_Problem to work on_
Wherever a picture appears in the listing below, leave it out and reproduce the rest exactly.

_Data supplied_
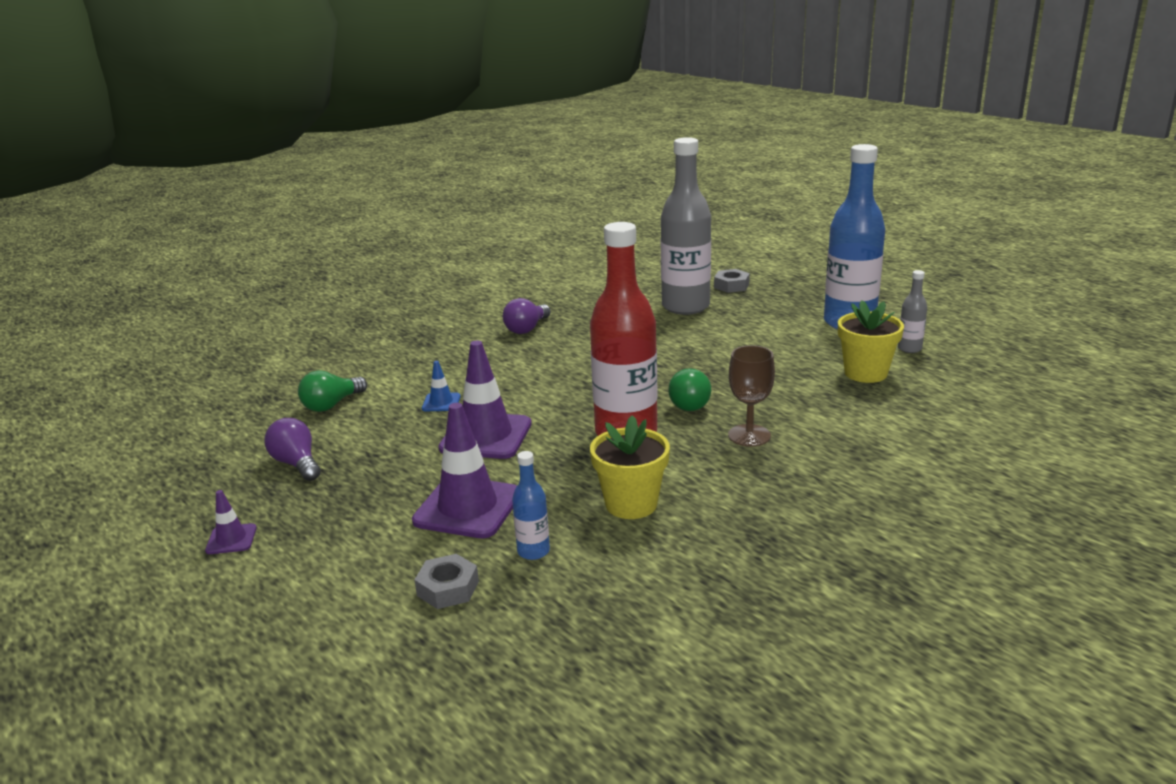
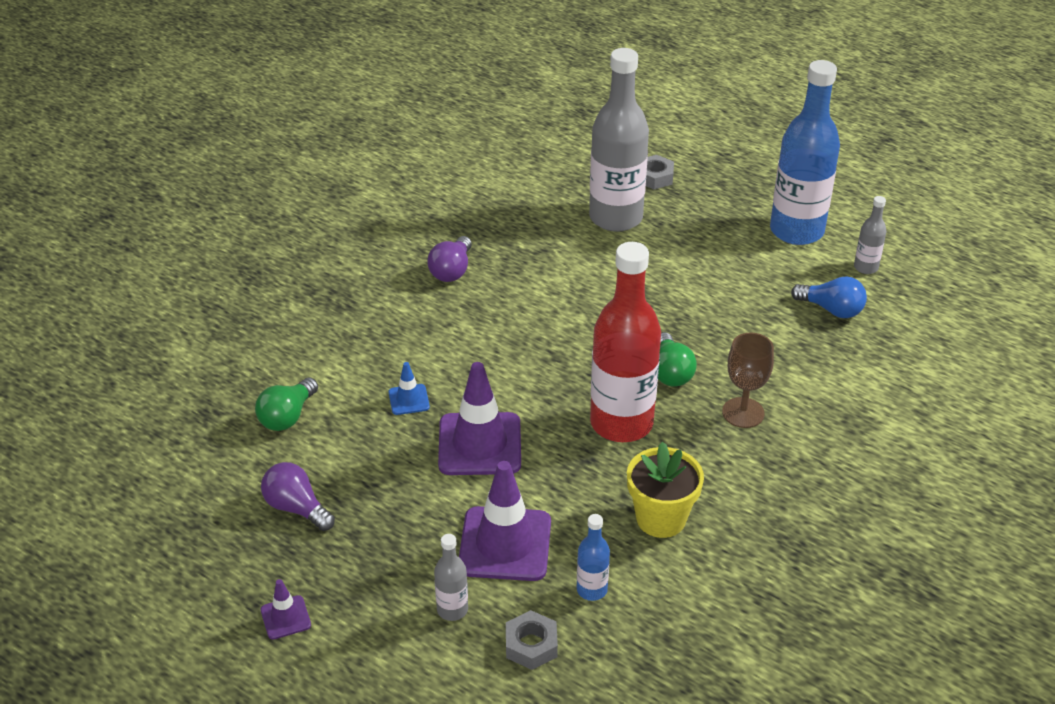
camera: 15 degrees left, 15 degrees up
(388, 551) = (452, 609): none -> grey bottle
(865, 373) = (831, 309): yellow flower pot -> blue light bulb

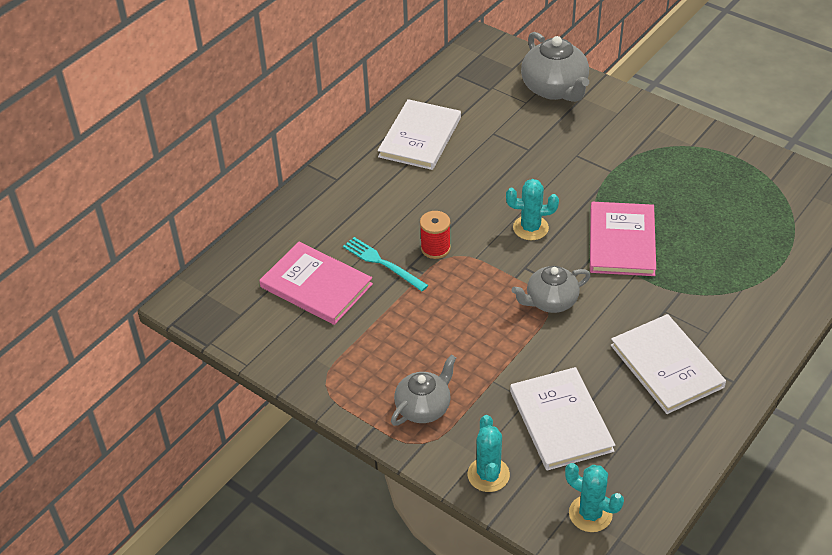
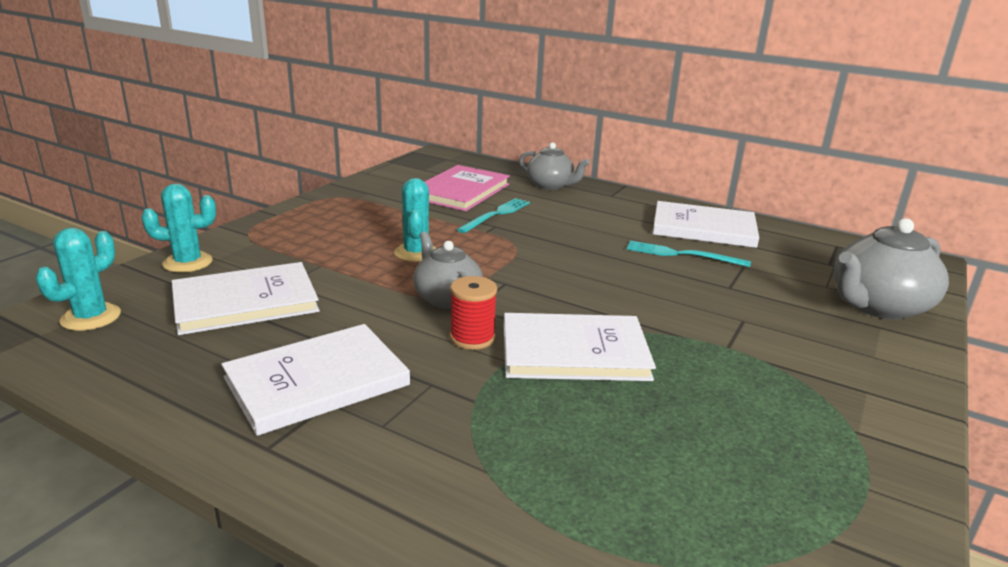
camera: 80 degrees right, 20 degrees down
(424, 407) = (294, 234): grey teapot -> grey teapot (550, 185)
(435, 248) = (525, 237): red spool -> red spool (472, 338)
(473, 161) = (682, 254): none -> turquoise fork
(530, 228) = (577, 287): turquoise cactus -> turquoise cactus (416, 253)
(621, 241) = (574, 351): pink book -> white book

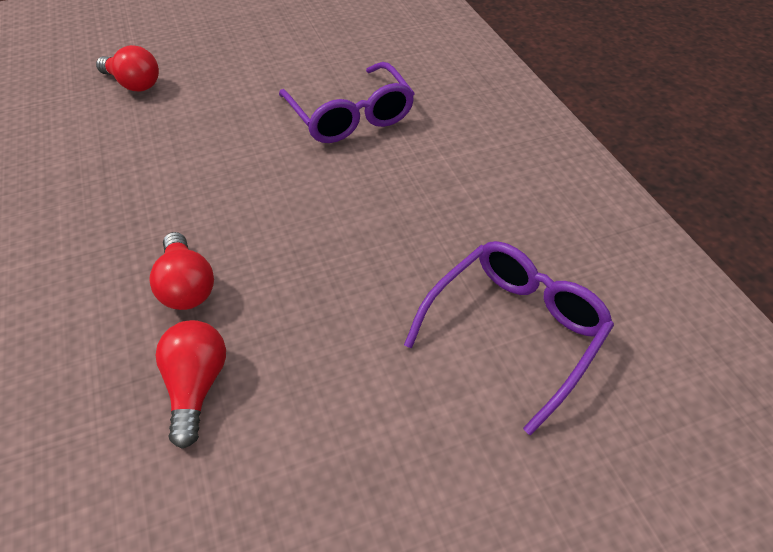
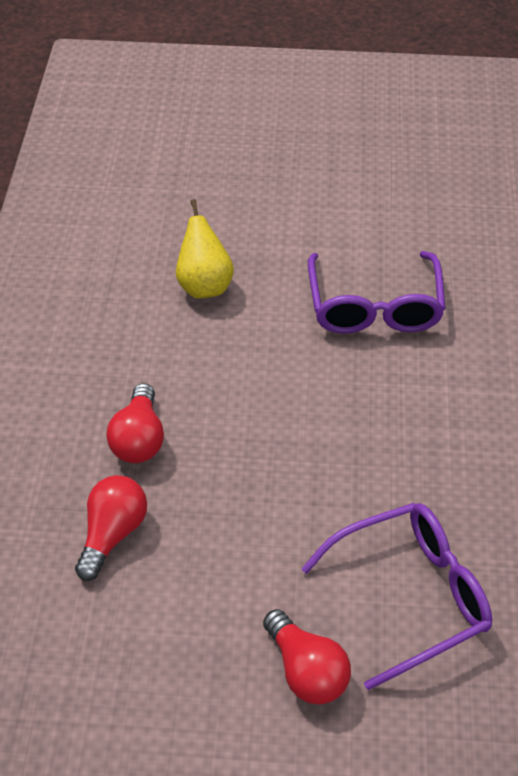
camera: 25 degrees right, 0 degrees up
(134, 84) = (172, 194): red light bulb -> red light bulb (306, 670)
(194, 142) = (204, 285): none -> yellow pear

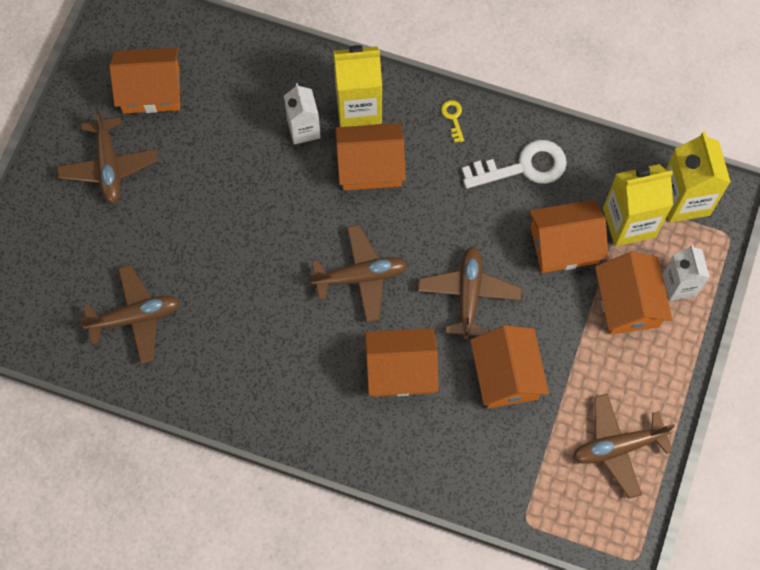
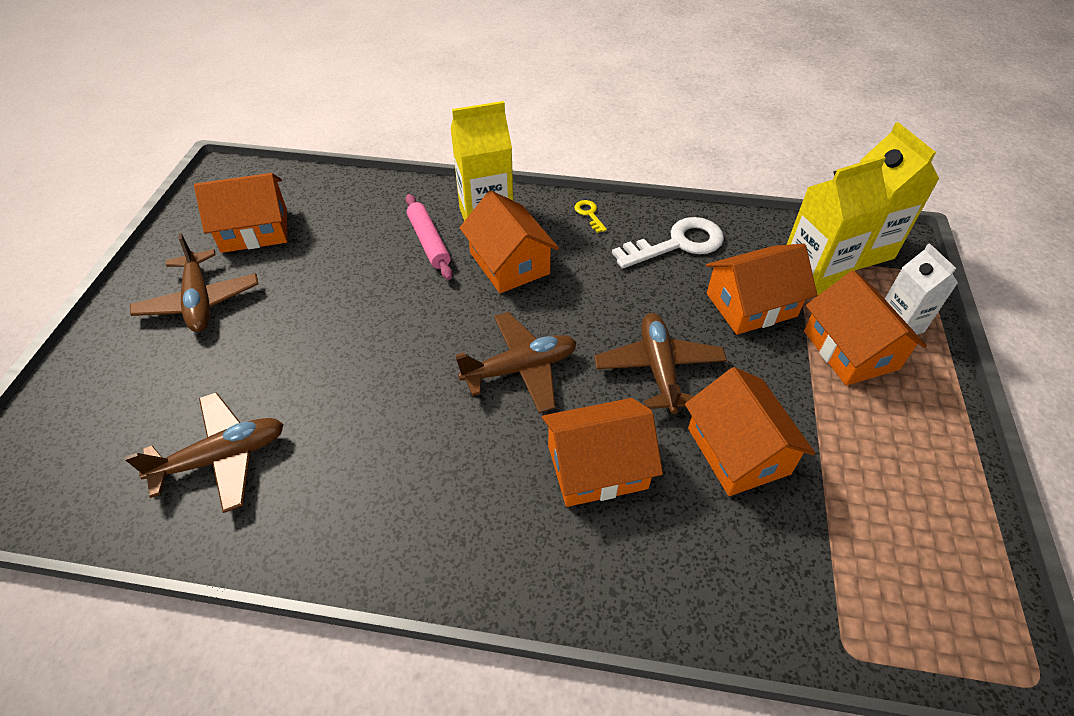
camera: 10 degrees left, 20 degrees down
(304, 129) = (429, 242): white carton -> pink rolling pin
(370, 166) = (509, 263): orange house -> orange house turned 75 degrees clockwise
(618, 447) = (925, 518): brown plane -> none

_Finished task_
camera: 15 degrees left, 15 degrees up
(388, 551) = (452, 609): none -> grey bottle
(865, 373) = (831, 309): yellow flower pot -> blue light bulb

camera: 80 degrees right, 20 degrees down
(424, 407) = (294, 234): grey teapot -> grey teapot (550, 185)
(435, 248) = (525, 237): red spool -> red spool (472, 338)
(473, 161) = (682, 254): none -> turquoise fork
(530, 228) = (577, 287): turquoise cactus -> turquoise cactus (416, 253)
(621, 241) = (574, 351): pink book -> white book

camera: 25 degrees right, 0 degrees up
(134, 84) = (172, 194): red light bulb -> red light bulb (306, 670)
(194, 142) = (204, 285): none -> yellow pear

camera: 10 degrees left, 20 degrees down
(304, 129) = (429, 242): white carton -> pink rolling pin
(370, 166) = (509, 263): orange house -> orange house turned 75 degrees clockwise
(618, 447) = (925, 518): brown plane -> none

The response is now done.